* Exercise requirements *
Copy every line below that has the word "light" in it.

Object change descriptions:
==*==

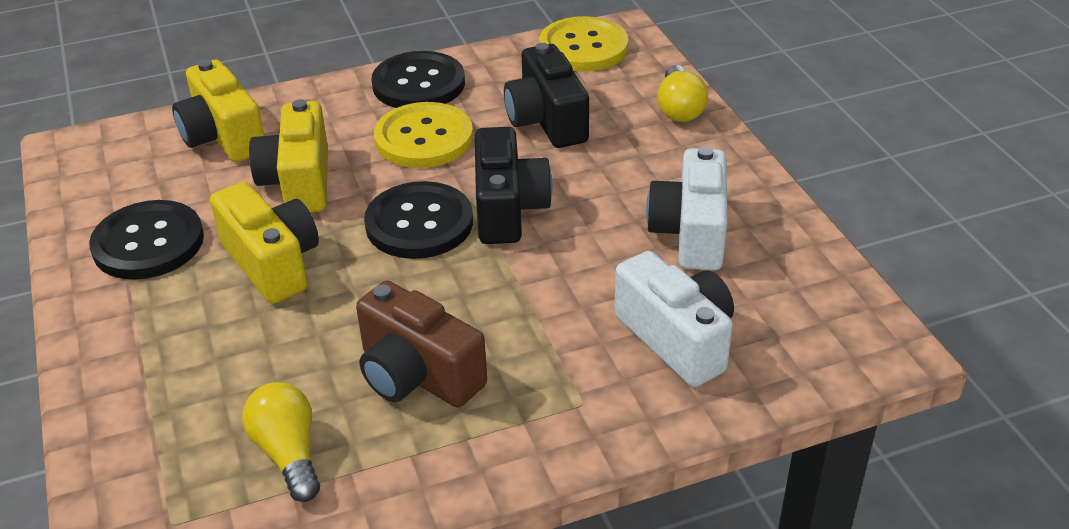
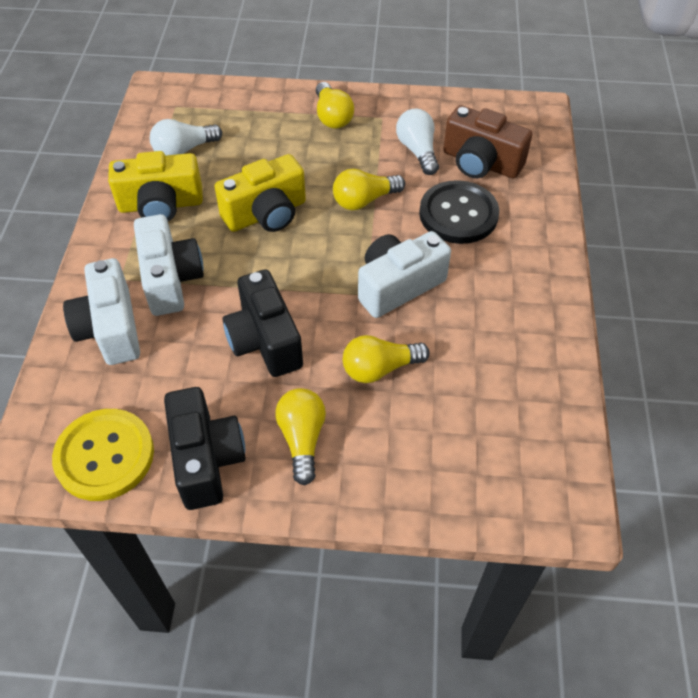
black button: 3 -> 1
white camera: 2 -> 3
white light bulb: 0 -> 2
yellow button: 2 -> 1
yellow camera: 3 -> 2
yellow light bulb: 2 -> 4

==*==

* Solution for this task *
white light bulb: 0 -> 2
yellow light bulb: 2 -> 4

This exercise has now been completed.